Material provided >>
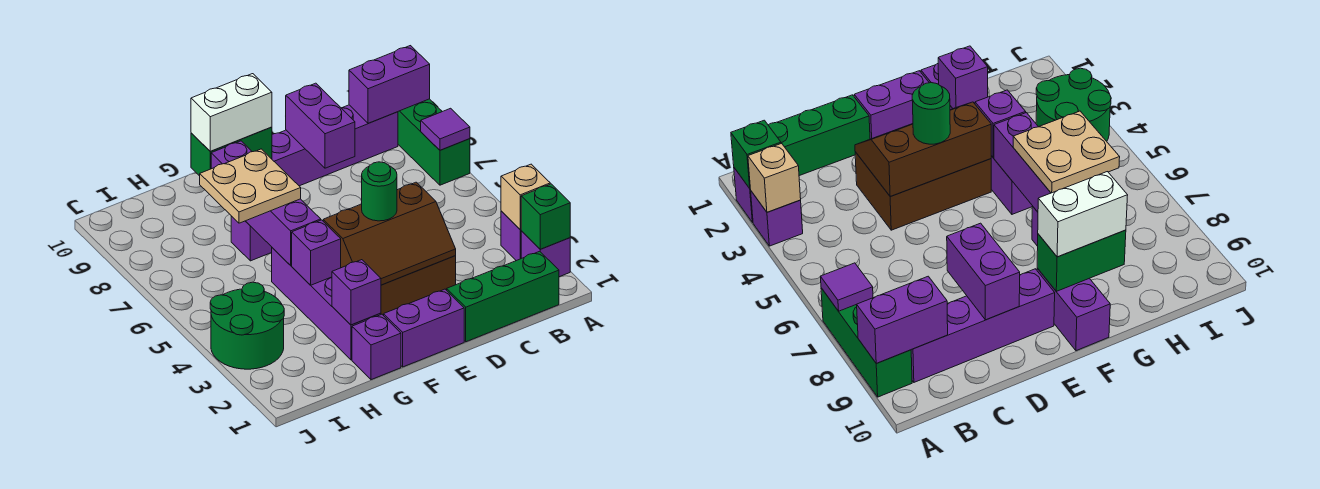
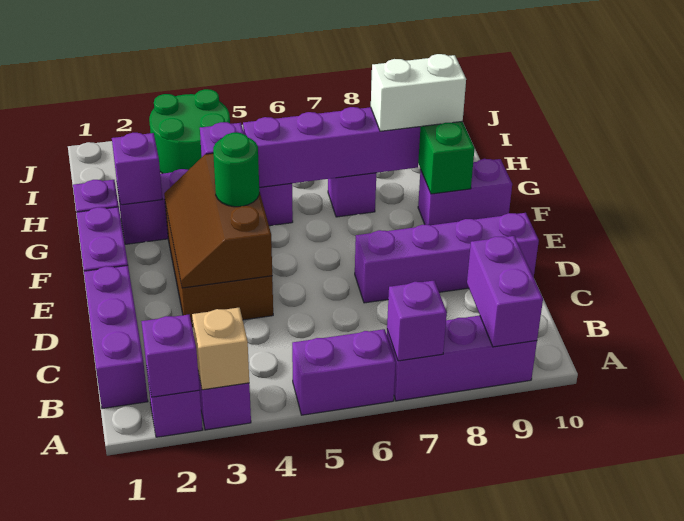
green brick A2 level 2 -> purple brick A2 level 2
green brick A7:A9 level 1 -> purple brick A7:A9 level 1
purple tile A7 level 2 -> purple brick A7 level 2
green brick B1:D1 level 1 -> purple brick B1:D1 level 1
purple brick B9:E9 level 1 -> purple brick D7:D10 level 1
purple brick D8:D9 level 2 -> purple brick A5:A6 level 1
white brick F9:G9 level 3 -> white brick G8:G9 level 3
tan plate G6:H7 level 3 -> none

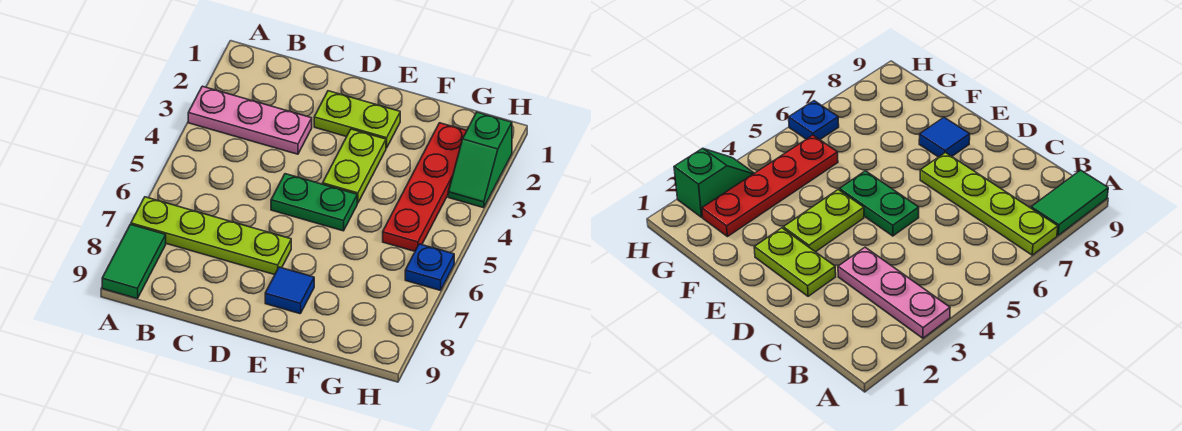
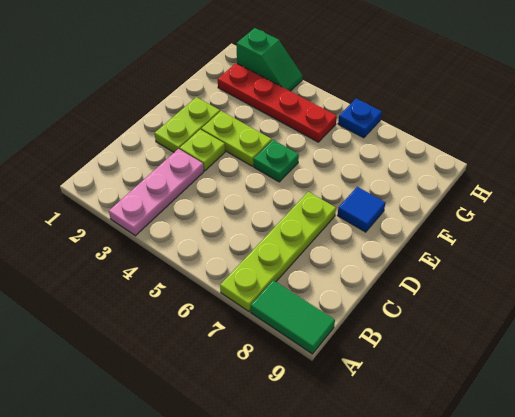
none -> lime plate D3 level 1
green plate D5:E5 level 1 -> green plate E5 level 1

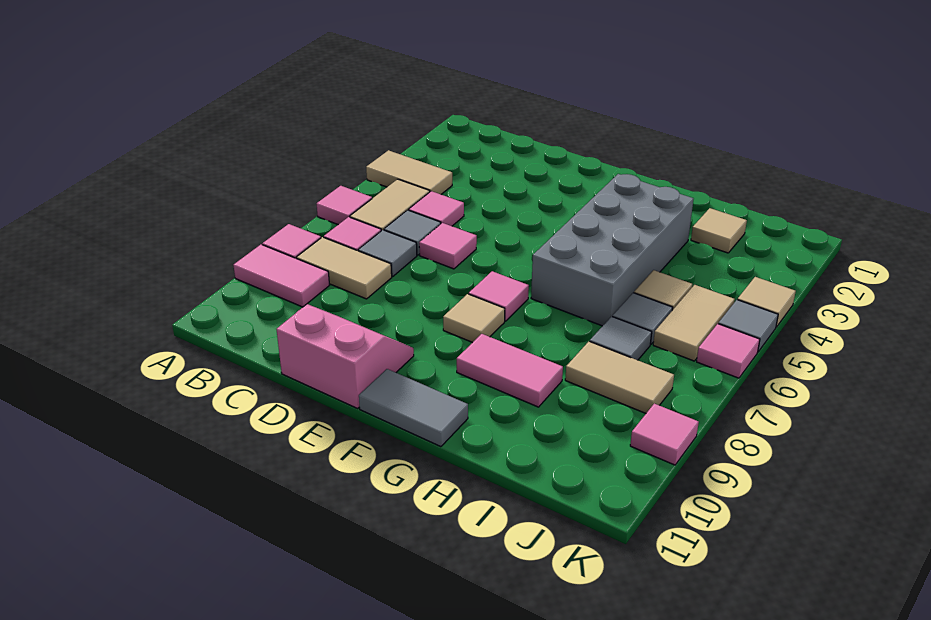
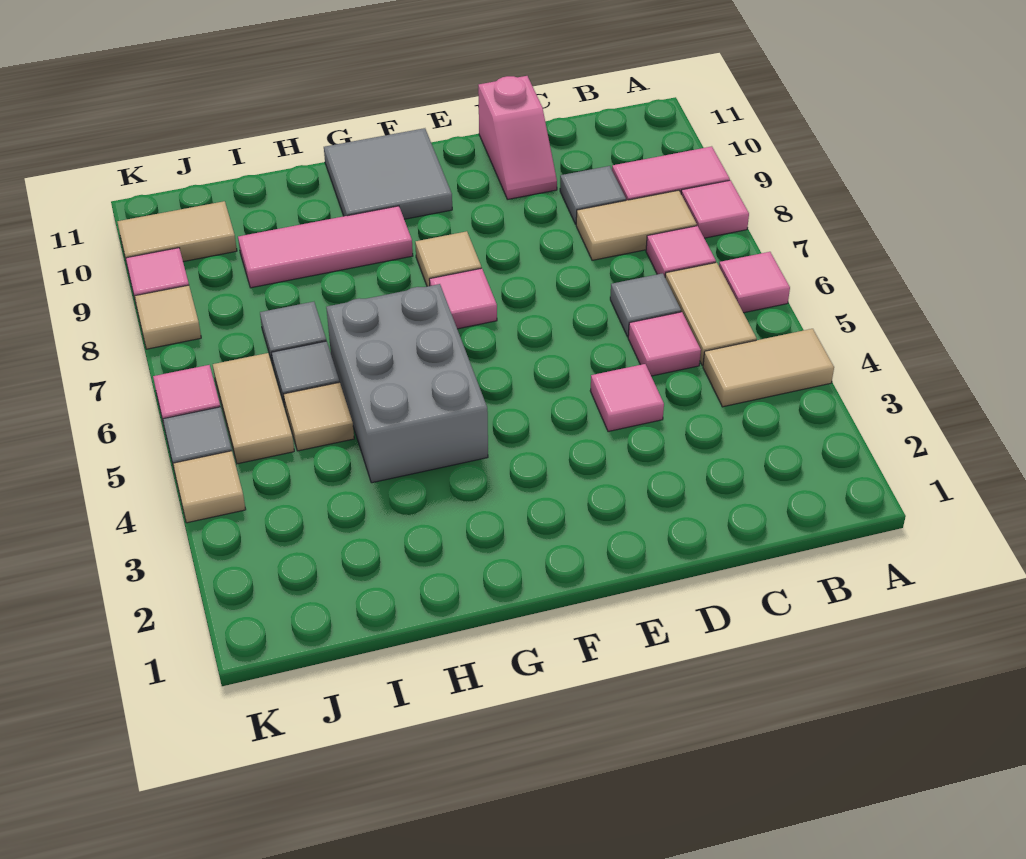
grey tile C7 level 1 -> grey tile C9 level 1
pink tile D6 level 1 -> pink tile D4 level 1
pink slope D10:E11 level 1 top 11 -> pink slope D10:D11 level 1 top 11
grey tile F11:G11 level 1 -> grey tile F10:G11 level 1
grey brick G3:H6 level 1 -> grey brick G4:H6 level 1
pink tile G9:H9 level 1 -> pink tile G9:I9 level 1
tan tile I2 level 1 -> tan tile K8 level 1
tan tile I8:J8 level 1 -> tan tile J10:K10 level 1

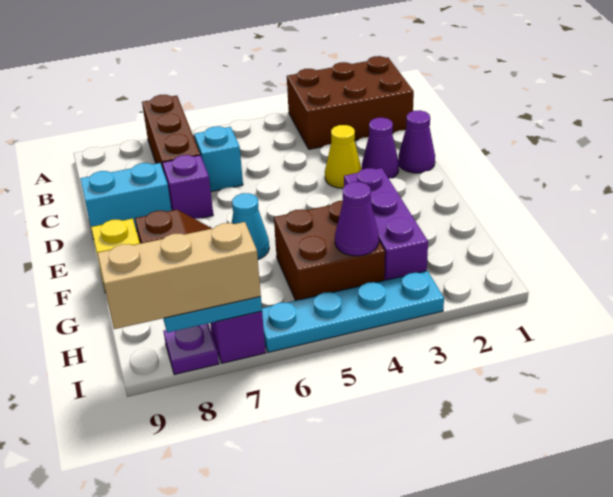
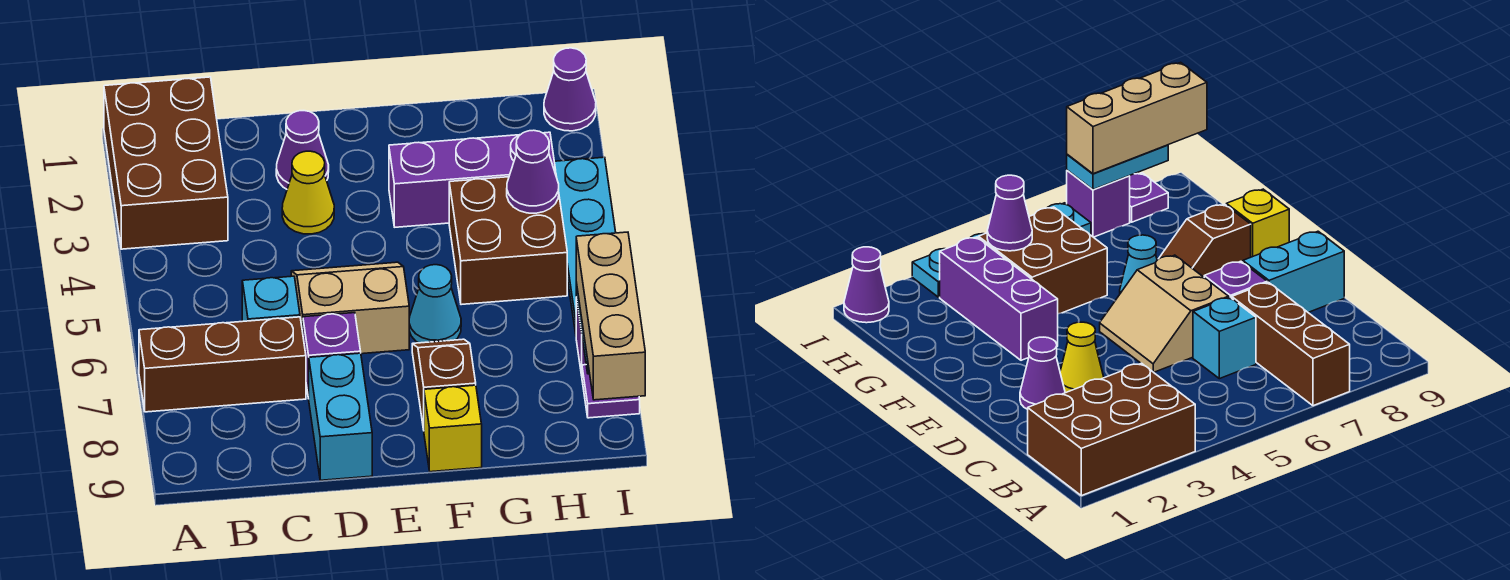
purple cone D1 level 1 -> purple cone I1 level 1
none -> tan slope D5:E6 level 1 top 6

What the task requires >>
Only the lines from the one with "tan tile I8:J8" to the last line of the listing, inclusive, are to be set down, exactly as they stand and without pictures.

Your response >>
tan tile I8:J8 level 1 -> tan tile J10:K10 level 1

purple cone D1 level 1 -> purple cone I1 level 1
none -> tan slope D5:E6 level 1 top 6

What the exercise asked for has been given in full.